§ **Material shown**:
==========
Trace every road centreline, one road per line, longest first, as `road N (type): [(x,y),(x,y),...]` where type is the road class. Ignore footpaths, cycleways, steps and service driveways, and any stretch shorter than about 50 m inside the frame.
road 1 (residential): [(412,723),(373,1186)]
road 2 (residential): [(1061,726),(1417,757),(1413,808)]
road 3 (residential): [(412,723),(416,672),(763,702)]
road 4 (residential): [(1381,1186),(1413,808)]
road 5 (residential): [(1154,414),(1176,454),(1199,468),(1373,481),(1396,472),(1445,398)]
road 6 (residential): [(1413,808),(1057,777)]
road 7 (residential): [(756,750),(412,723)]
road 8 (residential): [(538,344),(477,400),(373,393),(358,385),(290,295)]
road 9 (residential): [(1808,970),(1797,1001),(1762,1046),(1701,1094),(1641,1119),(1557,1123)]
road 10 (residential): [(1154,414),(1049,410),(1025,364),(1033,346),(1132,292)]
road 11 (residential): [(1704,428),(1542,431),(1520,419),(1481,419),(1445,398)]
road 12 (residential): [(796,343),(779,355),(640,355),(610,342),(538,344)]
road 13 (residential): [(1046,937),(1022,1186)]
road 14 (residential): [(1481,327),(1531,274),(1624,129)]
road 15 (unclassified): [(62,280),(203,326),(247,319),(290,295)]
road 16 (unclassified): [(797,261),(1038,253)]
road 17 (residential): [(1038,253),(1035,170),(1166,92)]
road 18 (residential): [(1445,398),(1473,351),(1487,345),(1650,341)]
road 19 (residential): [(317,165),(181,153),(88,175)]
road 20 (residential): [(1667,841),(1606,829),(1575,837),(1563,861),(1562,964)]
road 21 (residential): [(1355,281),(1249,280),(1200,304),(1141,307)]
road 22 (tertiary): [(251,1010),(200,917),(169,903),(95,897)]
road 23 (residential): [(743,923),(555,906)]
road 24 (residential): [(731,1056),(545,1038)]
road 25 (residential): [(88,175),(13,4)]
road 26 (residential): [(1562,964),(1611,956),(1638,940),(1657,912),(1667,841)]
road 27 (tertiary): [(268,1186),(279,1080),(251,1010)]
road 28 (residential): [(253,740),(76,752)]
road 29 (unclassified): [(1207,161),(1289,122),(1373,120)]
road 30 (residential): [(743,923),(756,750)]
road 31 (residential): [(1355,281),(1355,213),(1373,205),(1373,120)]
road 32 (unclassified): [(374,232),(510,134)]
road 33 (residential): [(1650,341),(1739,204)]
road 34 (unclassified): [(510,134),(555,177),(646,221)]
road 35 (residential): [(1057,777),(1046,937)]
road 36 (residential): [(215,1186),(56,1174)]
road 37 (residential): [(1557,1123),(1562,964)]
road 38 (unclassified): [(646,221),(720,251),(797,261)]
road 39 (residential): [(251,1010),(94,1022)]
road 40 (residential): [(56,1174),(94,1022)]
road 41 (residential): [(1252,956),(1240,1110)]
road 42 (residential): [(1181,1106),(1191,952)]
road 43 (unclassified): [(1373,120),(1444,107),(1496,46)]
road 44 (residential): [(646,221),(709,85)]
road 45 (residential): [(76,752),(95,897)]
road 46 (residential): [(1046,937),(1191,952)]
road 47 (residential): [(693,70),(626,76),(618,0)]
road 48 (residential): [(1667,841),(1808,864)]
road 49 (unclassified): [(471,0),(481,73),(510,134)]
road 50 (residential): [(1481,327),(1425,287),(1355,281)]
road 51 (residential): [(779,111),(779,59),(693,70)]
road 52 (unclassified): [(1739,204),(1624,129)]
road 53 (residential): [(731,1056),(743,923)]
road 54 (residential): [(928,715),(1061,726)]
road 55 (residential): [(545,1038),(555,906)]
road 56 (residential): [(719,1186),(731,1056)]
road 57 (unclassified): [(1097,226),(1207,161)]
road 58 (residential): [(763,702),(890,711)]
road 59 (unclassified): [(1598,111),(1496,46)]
==========
§ **Task to complete**: Copy out each entry exactly, leaving nothing out.

§ **Solution for this task**:
Trace every road centreline, one road per line, longest first, as `road N (type): [(x,y),(x,y),...]` where type is the road class. Ignore footpaths, cycleways, steps and service driveways, and any stretch shorter than about 50 m inside the frame.
road 1 (residential): [(412,723),(373,1186)]
road 2 (residential): [(1061,726),(1417,757),(1413,808)]
road 3 (residential): [(412,723),(416,672),(763,702)]
road 4 (residential): [(1381,1186),(1413,808)]
road 5 (residential): [(1154,414),(1176,454),(1199,468),(1373,481),(1396,472),(1445,398)]
road 6 (residential): [(1413,808),(1057,777)]
road 7 (residential): [(756,750),(412,723)]
road 8 (residential): [(538,344),(477,400),(373,393),(358,385),(290,295)]
road 9 (residential): [(1808,970),(1797,1001),(1762,1046),(1701,1094),(1641,1119),(1557,1123)]
road 10 (residential): [(1154,414),(1049,410),(1025,364),(1033,346),(1132,292)]
road 11 (residential): [(1704,428),(1542,431),(1520,419),(1481,419),(1445,398)]
road 12 (residential): [(796,343),(779,355),(640,355),(610,342),(538,344)]
road 13 (residential): [(1046,937),(1022,1186)]
road 14 (residential): [(1481,327),(1531,274),(1624,129)]
road 15 (unclassified): [(62,280),(203,326),(247,319),(290,295)]
road 16 (unclassified): [(797,261),(1038,253)]
road 17 (residential): [(1038,253),(1035,170),(1166,92)]
road 18 (residential): [(1445,398),(1473,351),(1487,345),(1650,341)]
road 19 (residential): [(317,165),(181,153),(88,175)]
road 20 (residential): [(1667,841),(1606,829),(1575,837),(1563,861),(1562,964)]
road 21 (residential): [(1355,281),(1249,280),(1200,304),(1141,307)]
road 22 (tertiary): [(251,1010),(200,917),(169,903),(95,897)]
road 23 (residential): [(743,923),(555,906)]
road 24 (residential): [(731,1056),(545,1038)]
road 25 (residential): [(88,175),(13,4)]
road 26 (residential): [(1562,964),(1611,956),(1638,940),(1657,912),(1667,841)]
road 27 (tertiary): [(268,1186),(279,1080),(251,1010)]
road 28 (residential): [(253,740),(76,752)]
road 29 (unclassified): [(1207,161),(1289,122),(1373,120)]
road 30 (residential): [(743,923),(756,750)]
road 31 (residential): [(1355,281),(1355,213),(1373,205),(1373,120)]
road 32 (unclassified): [(374,232),(510,134)]
road 33 (residential): [(1650,341),(1739,204)]
road 34 (unclassified): [(510,134),(555,177),(646,221)]
road 35 (residential): [(1057,777),(1046,937)]
road 36 (residential): [(215,1186),(56,1174)]
road 37 (residential): [(1557,1123),(1562,964)]
road 38 (unclassified): [(646,221),(720,251),(797,261)]
road 39 (residential): [(251,1010),(94,1022)]
road 40 (residential): [(56,1174),(94,1022)]
road 41 (residential): [(1252,956),(1240,1110)]
road 42 (residential): [(1181,1106),(1191,952)]
road 43 (unclassified): [(1373,120),(1444,107),(1496,46)]
road 44 (residential): [(646,221),(709,85)]
road 45 (residential): [(76,752),(95,897)]
road 46 (residential): [(1046,937),(1191,952)]
road 47 (residential): [(693,70),(626,76),(618,0)]
road 48 (residential): [(1667,841),(1808,864)]
road 49 (unclassified): [(471,0),(481,73),(510,134)]
road 50 (residential): [(1481,327),(1425,287),(1355,281)]
road 51 (residential): [(779,111),(779,59),(693,70)]
road 52 (unclassified): [(1739,204),(1624,129)]
road 53 (residential): [(731,1056),(743,923)]
road 54 (residential): [(928,715),(1061,726)]
road 55 (residential): [(545,1038),(555,906)]
road 56 (residential): [(719,1186),(731,1056)]
road 57 (unclassified): [(1097,226),(1207,161)]
road 58 (residential): [(763,702),(890,711)]
road 59 (unclassified): [(1598,111),(1496,46)]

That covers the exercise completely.